● **Work request**
Copy out all the entries exactly.
*** Opening of Entries supplied ***
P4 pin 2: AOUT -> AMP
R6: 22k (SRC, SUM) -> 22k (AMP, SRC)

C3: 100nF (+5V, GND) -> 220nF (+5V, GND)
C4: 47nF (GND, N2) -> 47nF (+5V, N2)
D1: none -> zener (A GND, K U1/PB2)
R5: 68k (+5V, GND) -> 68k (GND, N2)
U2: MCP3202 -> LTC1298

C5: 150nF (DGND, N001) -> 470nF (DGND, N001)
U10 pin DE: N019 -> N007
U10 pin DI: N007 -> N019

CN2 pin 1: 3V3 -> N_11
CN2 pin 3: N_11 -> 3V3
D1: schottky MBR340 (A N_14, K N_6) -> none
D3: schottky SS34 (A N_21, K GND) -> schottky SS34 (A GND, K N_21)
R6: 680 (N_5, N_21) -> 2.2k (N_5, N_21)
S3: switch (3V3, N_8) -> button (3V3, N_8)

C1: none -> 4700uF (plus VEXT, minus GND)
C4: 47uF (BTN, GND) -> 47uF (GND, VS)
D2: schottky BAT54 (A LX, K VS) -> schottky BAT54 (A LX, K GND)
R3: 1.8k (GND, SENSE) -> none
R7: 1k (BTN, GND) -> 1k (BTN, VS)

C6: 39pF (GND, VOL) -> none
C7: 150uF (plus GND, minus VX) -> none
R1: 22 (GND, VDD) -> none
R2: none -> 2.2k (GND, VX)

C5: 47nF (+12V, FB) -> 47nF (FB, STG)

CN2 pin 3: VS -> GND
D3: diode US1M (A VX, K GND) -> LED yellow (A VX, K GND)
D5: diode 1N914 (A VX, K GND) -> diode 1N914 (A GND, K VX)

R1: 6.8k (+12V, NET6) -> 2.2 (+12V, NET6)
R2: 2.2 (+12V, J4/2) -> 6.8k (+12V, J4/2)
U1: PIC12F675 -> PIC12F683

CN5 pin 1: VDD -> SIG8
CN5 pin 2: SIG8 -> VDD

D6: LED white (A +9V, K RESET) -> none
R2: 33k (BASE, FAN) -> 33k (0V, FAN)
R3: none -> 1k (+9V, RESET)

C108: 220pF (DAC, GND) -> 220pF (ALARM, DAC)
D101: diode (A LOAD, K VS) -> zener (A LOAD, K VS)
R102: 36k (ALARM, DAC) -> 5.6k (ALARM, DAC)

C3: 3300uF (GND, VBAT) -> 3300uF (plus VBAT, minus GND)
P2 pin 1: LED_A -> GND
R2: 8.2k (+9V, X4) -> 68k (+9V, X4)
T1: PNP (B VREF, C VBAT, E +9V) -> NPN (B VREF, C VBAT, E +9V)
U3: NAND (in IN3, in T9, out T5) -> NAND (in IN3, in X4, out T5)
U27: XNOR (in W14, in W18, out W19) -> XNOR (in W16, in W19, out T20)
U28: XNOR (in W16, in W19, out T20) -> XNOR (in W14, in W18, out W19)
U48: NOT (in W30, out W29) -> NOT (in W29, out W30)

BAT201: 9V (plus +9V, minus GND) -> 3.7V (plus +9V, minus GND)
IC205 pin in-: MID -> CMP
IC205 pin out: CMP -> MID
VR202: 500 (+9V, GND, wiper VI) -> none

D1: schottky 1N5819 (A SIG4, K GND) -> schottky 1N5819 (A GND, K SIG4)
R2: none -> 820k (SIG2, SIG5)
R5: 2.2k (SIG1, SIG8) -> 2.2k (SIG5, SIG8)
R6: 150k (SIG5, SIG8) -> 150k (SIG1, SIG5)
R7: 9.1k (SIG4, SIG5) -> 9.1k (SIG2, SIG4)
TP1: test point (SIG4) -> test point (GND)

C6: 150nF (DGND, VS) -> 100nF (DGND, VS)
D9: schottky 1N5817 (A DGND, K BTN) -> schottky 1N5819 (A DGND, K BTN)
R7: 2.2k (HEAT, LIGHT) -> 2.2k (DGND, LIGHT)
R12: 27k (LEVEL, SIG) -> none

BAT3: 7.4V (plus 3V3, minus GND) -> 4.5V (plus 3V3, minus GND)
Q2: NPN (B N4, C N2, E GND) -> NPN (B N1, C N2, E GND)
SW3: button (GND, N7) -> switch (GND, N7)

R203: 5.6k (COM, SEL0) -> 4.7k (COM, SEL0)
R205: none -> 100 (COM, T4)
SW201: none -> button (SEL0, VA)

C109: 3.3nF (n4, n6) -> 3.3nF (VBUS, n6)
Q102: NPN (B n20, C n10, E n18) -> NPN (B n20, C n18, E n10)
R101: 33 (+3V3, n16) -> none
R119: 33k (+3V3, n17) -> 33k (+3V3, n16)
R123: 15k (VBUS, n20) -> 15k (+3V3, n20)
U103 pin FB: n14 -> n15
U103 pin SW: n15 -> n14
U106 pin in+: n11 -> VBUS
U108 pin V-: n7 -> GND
*** Close of Entries supplied ***
● **Solution**
P4 pin 2: AOUT -> AMP
R6: 22k (SRC, SUM) -> 22k (AMP, SRC)

C3: 100nF (+5V, GND) -> 220nF (+5V, GND)
C4: 47nF (GND, N2) -> 47nF (+5V, N2)
D1: none -> zener (A GND, K U1/PB2)
R5: 68k (+5V, GND) -> 68k (GND, N2)
U2: MCP3202 -> LTC1298

C5: 150nF (DGND, N001) -> 470nF (DGND, N001)
U10 pin DE: N019 -> N007
U10 pin DI: N007 -> N019

CN2 pin 1: 3V3 -> N_11
CN2 pin 3: N_11 -> 3V3
D1: schottky MBR340 (A N_14, K N_6) -> none
D3: schottky SS34 (A N_21, K GND) -> schottky SS34 (A GND, K N_21)
R6: 680 (N_5, N_21) -> 2.2k (N_5, N_21)
S3: switch (3V3, N_8) -> button (3V3, N_8)

C1: none -> 4700uF (plus VEXT, minus GND)
C4: 47uF (BTN, GND) -> 47uF (GND, VS)
D2: schottky BAT54 (A LX, K VS) -> schottky BAT54 (A LX, K GND)
R3: 1.8k (GND, SENSE) -> none
R7: 1k (BTN, GND) -> 1k (BTN, VS)

C6: 39pF (GND, VOL) -> none
C7: 150uF (plus GND, minus VX) -> none
R1: 22 (GND, VDD) -> none
R2: none -> 2.2k (GND, VX)

C5: 47nF (+12V, FB) -> 47nF (FB, STG)

CN2 pin 3: VS -> GND
D3: diode US1M (A VX, K GND) -> LED yellow (A VX, K GND)
D5: diode 1N914 (A VX, K GND) -> diode 1N914 (A GND, K VX)

R1: 6.8k (+12V, NET6) -> 2.2 (+12V, NET6)
R2: 2.2 (+12V, J4/2) -> 6.8k (+12V, J4/2)
U1: PIC12F675 -> PIC12F683

CN5 pin 1: VDD -> SIG8
CN5 pin 2: SIG8 -> VDD

D6: LED white (A +9V, K RESET) -> none
R2: 33k (BASE, FAN) -> 33k (0V, FAN)
R3: none -> 1k (+9V, RESET)

C108: 220pF (DAC, GND) -> 220pF (ALARM, DAC)
D101: diode (A LOAD, K VS) -> zener (A LOAD, K VS)
R102: 36k (ALARM, DAC) -> 5.6k (ALARM, DAC)

C3: 3300uF (GND, VBAT) -> 3300uF (plus VBAT, minus GND)
P2 pin 1: LED_A -> GND
R2: 8.2k (+9V, X4) -> 68k (+9V, X4)
T1: PNP (B VREF, C VBAT, E +9V) -> NPN (B VREF, C VBAT, E +9V)
U3: NAND (in IN3, in T9, out T5) -> NAND (in IN3, in X4, out T5)
U27: XNOR (in W14, in W18, out W19) -> XNOR (in W16, in W19, out T20)
U28: XNOR (in W16, in W19, out T20) -> XNOR (in W14, in W18, out W19)
U48: NOT (in W30, out W29) -> NOT (in W29, out W30)

BAT201: 9V (plus +9V, minus GND) -> 3.7V (plus +9V, minus GND)
IC205 pin in-: MID -> CMP
IC205 pin out: CMP -> MID
VR202: 500 (+9V, GND, wiper VI) -> none

D1: schottky 1N5819 (A SIG4, K GND) -> schottky 1N5819 (A GND, K SIG4)
R2: none -> 820k (SIG2, SIG5)
R5: 2.2k (SIG1, SIG8) -> 2.2k (SIG5, SIG8)
R6: 150k (SIG5, SIG8) -> 150k (SIG1, SIG5)
R7: 9.1k (SIG4, SIG5) -> 9.1k (SIG2, SIG4)
TP1: test point (SIG4) -> test point (GND)

C6: 150nF (DGND, VS) -> 100nF (DGND, VS)
D9: schottky 1N5817 (A DGND, K BTN) -> schottky 1N5819 (A DGND, K BTN)
R7: 2.2k (HEAT, LIGHT) -> 2.2k (DGND, LIGHT)
R12: 27k (LEVEL, SIG) -> none

BAT3: 7.4V (plus 3V3, minus GND) -> 4.5V (plus 3V3, minus GND)
Q2: NPN (B N4, C N2, E GND) -> NPN (B N1, C N2, E GND)
SW3: button (GND, N7) -> switch (GND, N7)

R203: 5.6k (COM, SEL0) -> 4.7k (COM, SEL0)
R205: none -> 100 (COM, T4)
SW201: none -> button (SEL0, VA)

C109: 3.3nF (n4, n6) -> 3.3nF (VBUS, n6)
Q102: NPN (B n20, C n10, E n18) -> NPN (B n20, C n18, E n10)
R101: 33 (+3V3, n16) -> none
R119: 33k (+3V3, n17) -> 33k (+3V3, n16)
R123: 15k (VBUS, n20) -> 15k (+3V3, n20)
U103 pin FB: n14 -> n15
U103 pin SW: n15 -> n14
U106 pin in+: n11 -> VBUS
U108 pin V-: n7 -> GND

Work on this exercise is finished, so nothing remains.